### Aim of the task:
The output should consist solely of the line containing "before: świeca [pomarańczowy]" and the lines that follow it through the end of the data below.

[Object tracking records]
[Start of Attachment]

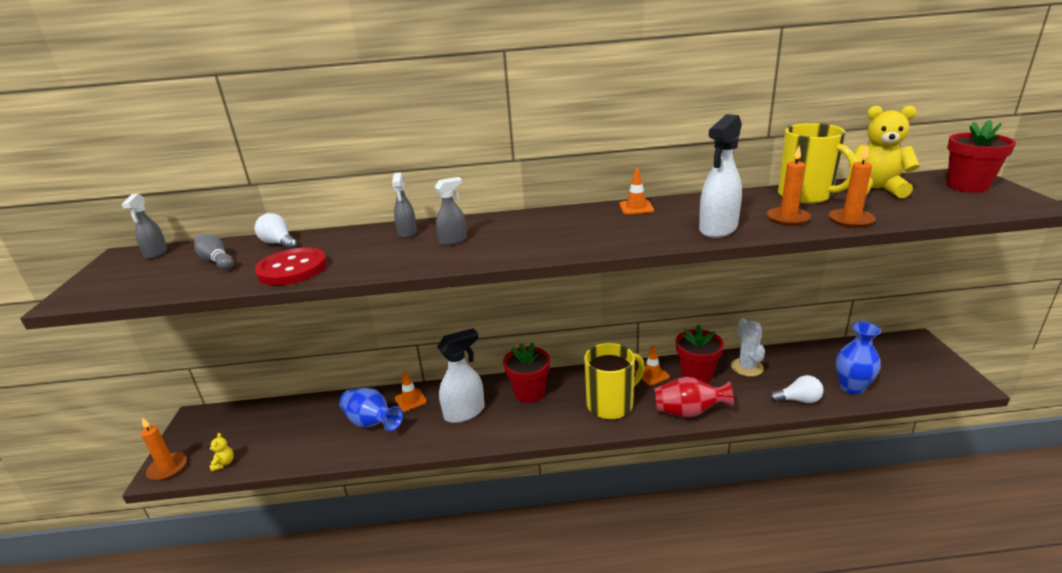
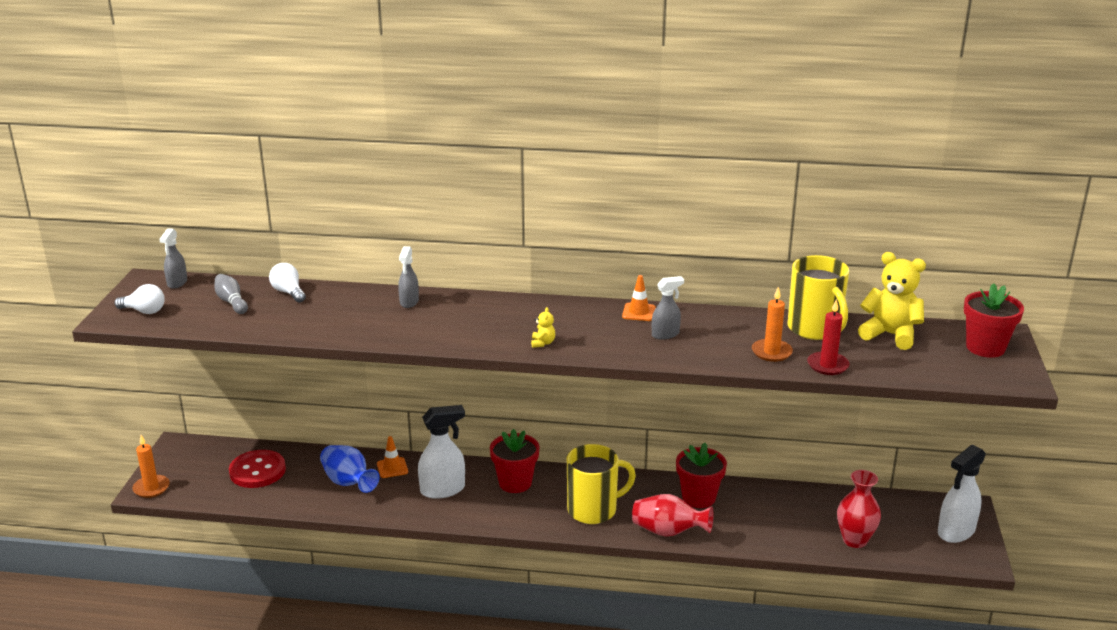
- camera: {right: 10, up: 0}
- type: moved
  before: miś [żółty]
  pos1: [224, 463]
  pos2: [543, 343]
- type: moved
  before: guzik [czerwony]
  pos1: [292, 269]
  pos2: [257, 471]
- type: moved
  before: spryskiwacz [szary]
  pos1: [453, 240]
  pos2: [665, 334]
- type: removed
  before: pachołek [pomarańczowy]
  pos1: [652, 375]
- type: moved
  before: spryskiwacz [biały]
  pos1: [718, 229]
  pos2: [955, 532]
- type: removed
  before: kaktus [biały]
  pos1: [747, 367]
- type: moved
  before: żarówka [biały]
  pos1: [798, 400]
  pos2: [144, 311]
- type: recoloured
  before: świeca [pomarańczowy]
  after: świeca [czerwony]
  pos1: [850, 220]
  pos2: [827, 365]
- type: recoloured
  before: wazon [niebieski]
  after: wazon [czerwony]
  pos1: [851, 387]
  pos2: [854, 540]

[End of Attachment]

### Response:
  before: świeca [pomarańczowy]
  after: świeca [czerwony]
  pos1: [850, 220]
  pos2: [827, 365]
- type: recoloured
  before: wazon [niebieski]
  after: wazon [czerwony]
  pos1: [851, 387]
  pos2: [854, 540]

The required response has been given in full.